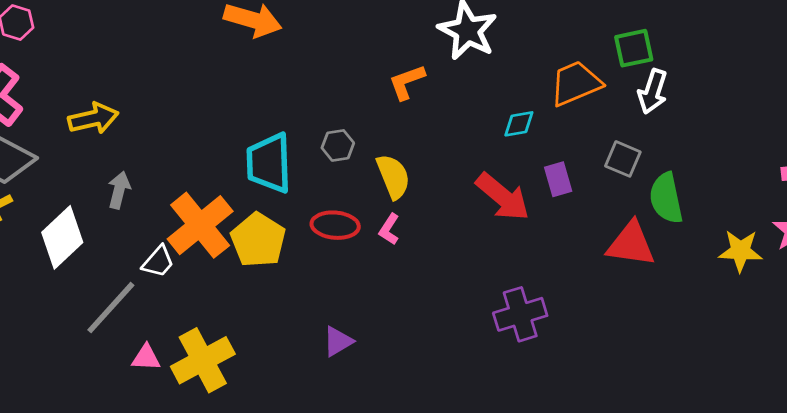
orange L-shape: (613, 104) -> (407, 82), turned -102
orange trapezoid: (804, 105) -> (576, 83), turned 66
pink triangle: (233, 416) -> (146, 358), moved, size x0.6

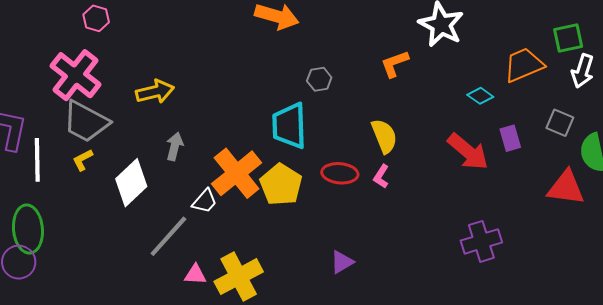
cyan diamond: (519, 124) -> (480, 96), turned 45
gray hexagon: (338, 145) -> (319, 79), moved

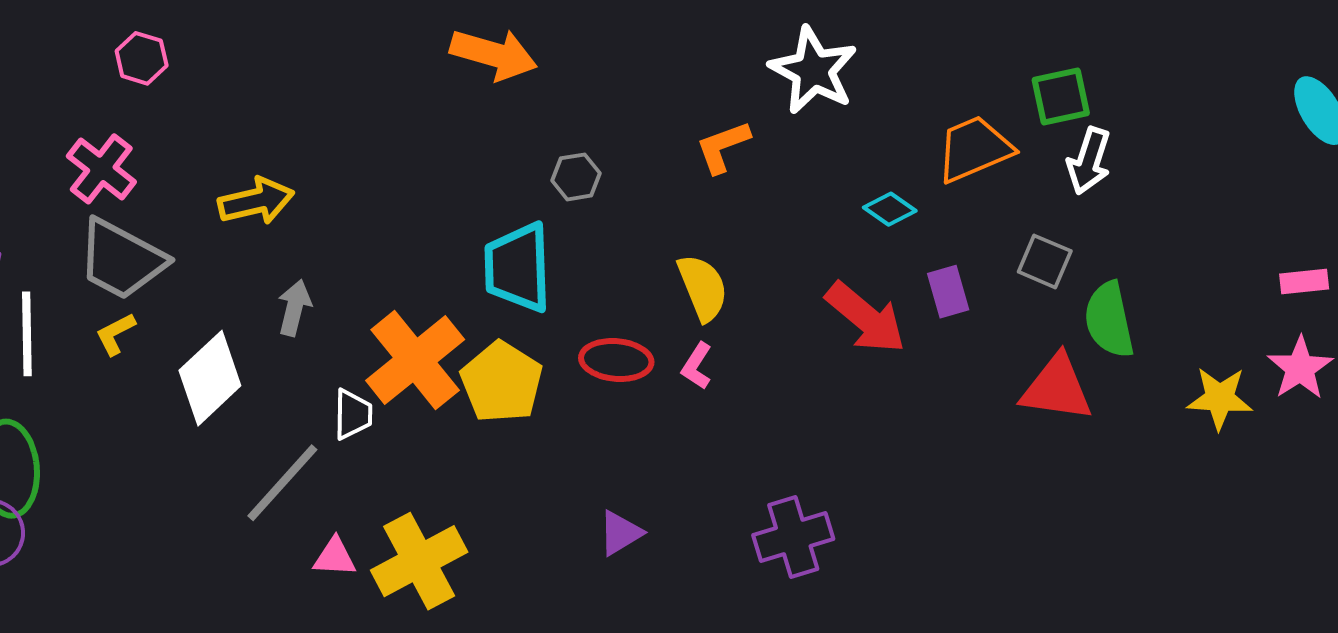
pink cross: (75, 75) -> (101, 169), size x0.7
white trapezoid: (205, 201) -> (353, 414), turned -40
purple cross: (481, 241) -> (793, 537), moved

• _Task statement_
Please copy out the entries above exactly as they appear, but skip their images.

• _Written solution_
orange L-shape: (613, 104) -> (407, 82), turned -102
orange trapezoid: (804, 105) -> (576, 83), turned 66
pink triangle: (233, 416) -> (146, 358), moved, size x0.6

cyan diamond: (519, 124) -> (480, 96), turned 45
gray hexagon: (338, 145) -> (319, 79), moved

pink cross: (75, 75) -> (101, 169), size x0.7
white trapezoid: (205, 201) -> (353, 414), turned -40
purple cross: (481, 241) -> (793, 537), moved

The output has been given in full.